**AIM OF THE EXERCISE**
If a line of the data below holds the word "none", list it.

━━━━━ INPUT RECORDS ━━━━━

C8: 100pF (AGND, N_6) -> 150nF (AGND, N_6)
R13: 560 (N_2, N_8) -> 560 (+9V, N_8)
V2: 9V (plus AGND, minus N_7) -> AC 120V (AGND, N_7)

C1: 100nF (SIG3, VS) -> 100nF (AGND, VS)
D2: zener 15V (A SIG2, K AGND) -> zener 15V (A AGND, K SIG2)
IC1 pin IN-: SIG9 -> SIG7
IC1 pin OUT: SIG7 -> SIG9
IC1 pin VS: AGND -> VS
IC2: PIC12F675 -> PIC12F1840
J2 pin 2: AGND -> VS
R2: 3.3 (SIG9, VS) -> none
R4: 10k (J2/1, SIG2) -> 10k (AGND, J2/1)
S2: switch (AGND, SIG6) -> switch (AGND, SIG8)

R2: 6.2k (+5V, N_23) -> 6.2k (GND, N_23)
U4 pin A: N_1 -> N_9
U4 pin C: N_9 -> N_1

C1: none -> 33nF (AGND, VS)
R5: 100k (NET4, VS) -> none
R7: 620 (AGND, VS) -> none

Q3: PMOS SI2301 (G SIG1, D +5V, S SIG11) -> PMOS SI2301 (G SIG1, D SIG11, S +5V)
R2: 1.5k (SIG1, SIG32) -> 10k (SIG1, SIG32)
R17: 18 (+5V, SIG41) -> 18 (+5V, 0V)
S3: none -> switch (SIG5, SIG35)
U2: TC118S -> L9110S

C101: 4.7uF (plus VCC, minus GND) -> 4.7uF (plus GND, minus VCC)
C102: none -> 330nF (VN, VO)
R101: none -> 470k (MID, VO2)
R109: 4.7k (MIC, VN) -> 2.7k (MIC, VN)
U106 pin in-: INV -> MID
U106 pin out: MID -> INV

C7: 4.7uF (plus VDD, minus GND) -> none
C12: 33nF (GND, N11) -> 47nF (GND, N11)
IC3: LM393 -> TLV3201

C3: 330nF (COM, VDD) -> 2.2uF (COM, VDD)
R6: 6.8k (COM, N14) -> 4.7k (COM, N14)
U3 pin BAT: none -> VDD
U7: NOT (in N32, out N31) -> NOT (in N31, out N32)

━━━━━

**ANSWER TO THIS TASK**
R2: 3.3 (SIG9, VS) -> none
C1: none -> 33nF (AGND, VS)
R5: 100k (NET4, VS) -> none
R7: 620 (AGND, VS) -> none
S3: none -> switch (SIG5, SIG35)
C102: none -> 330nF (VN, VO)
R101: none -> 470k (MID, VO2)
C7: 4.7uF (plus VDD, minus GND) -> none
U3 pin BAT: none -> VDD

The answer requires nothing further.